The whole listing below should be retyped exactly, without any images.

• _DATA PROVIDED_
○ ○ ○ ○ ○

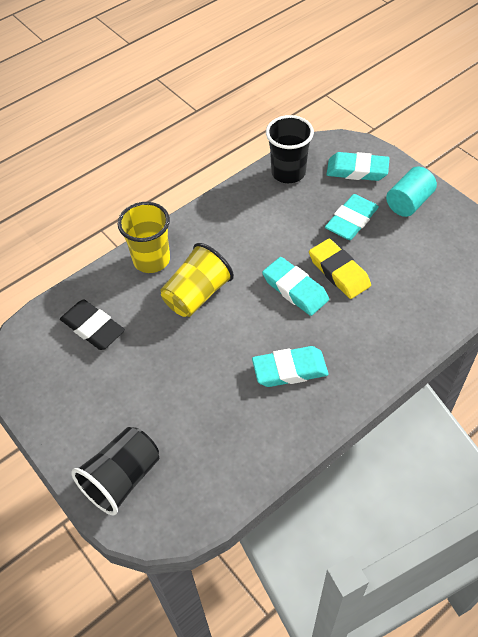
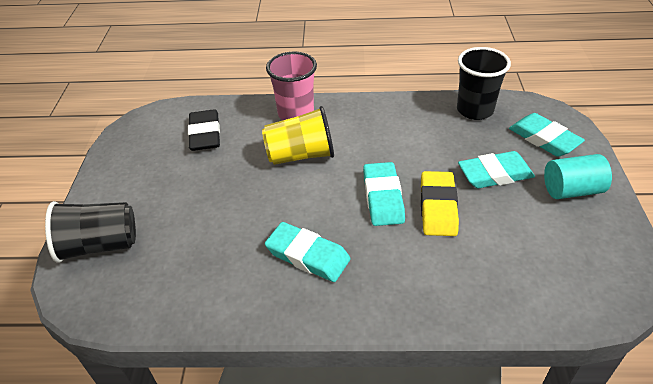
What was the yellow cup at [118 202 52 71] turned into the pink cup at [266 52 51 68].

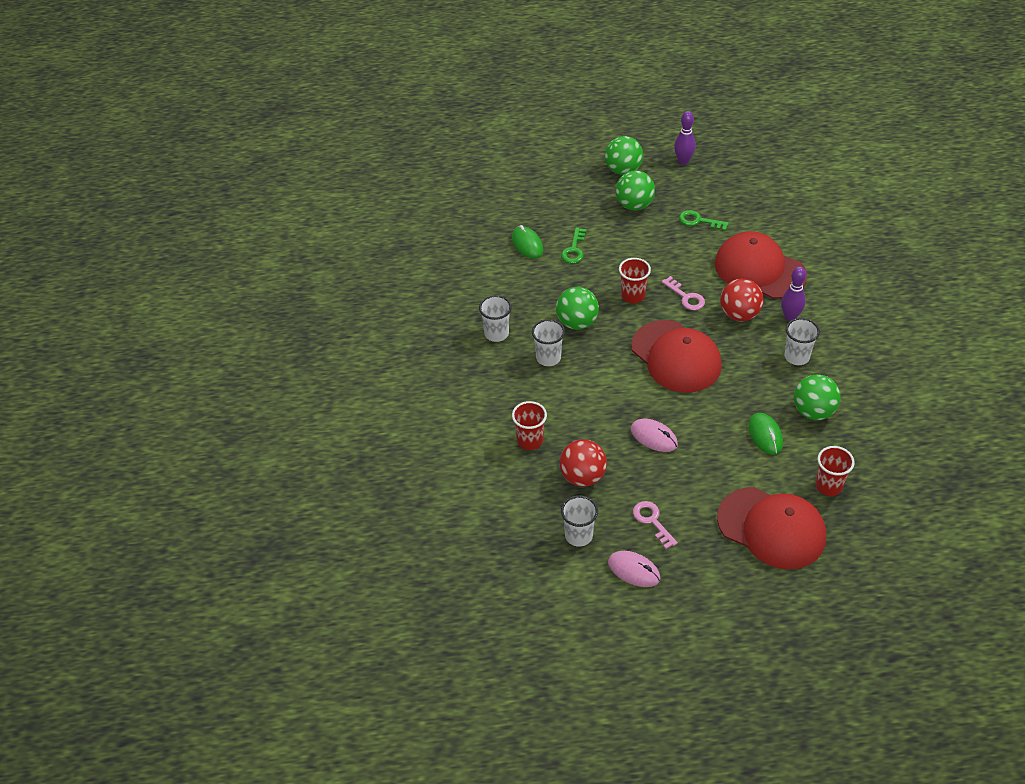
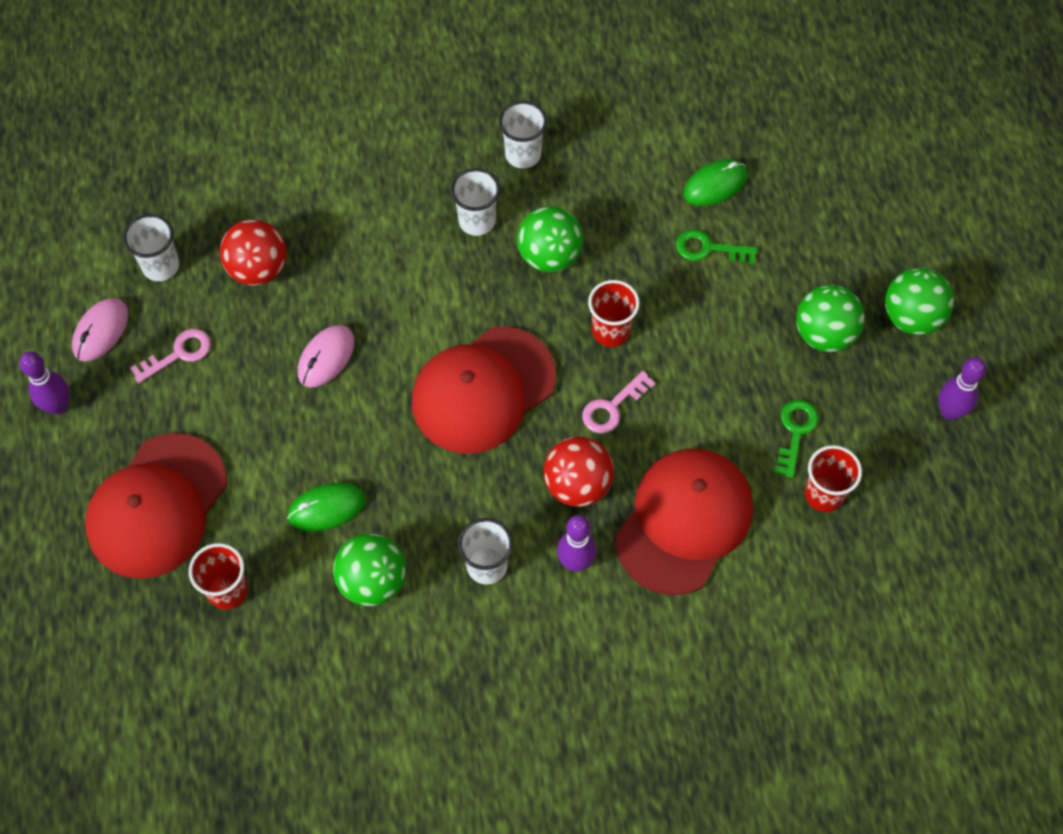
The second view gained the purple bowling pin at [19 352 51 63]. The red cup ended up elsewhere, having gone from [512 401 35 49] to [804 445 58 67].

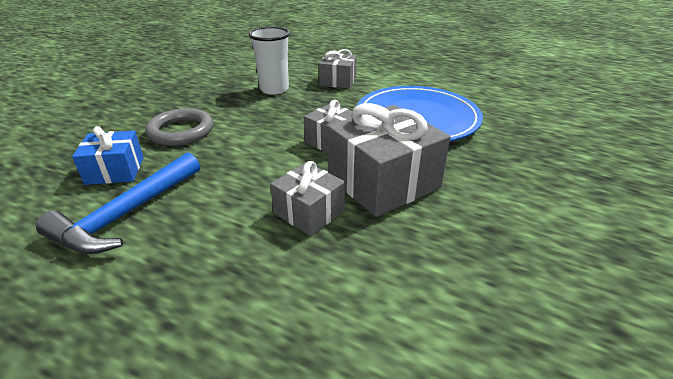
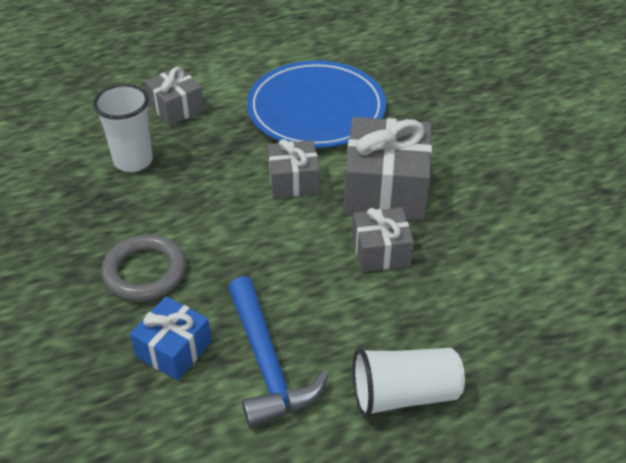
The second view gained the white cup at [353 348 112 70].

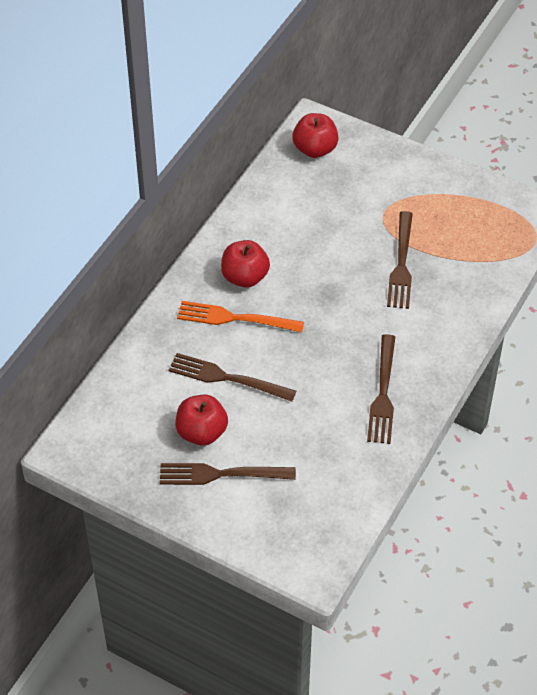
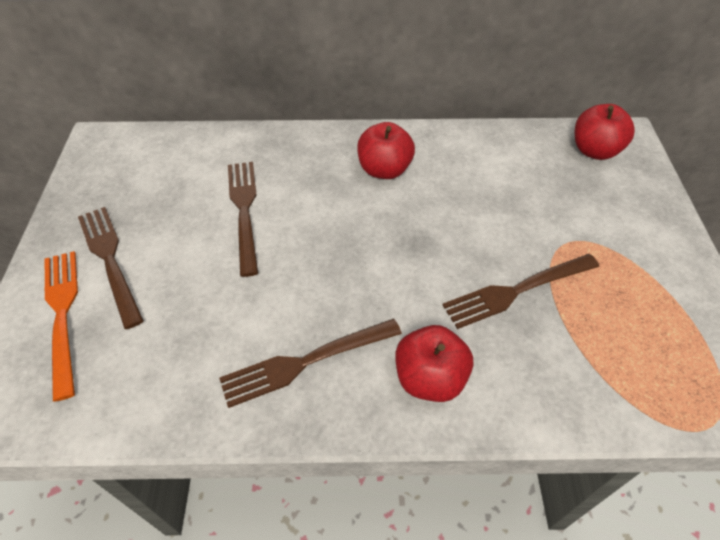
The orange fork ended up elsewhere, having gone from [177 301 127 31] to [45 251 33 151]. The red apple ended up elsewhere, having gone from [176 395 52 51] to [396 325 77 77].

○ ○ ○ ○ ○

• _EXERCISE SOLUTION_
What was the yellow cup at [118 202 52 71] turned into the pink cup at [266 52 51 68].

The second view gained the purple bowling pin at [19 352 51 63]. The red cup ended up elsewhere, having gone from [512 401 35 49] to [804 445 58 67].

The second view gained the white cup at [353 348 112 70].

The orange fork ended up elsewhere, having gone from [177 301 127 31] to [45 251 33 151]. The red apple ended up elsewhere, having gone from [176 395 52 51] to [396 325 77 77].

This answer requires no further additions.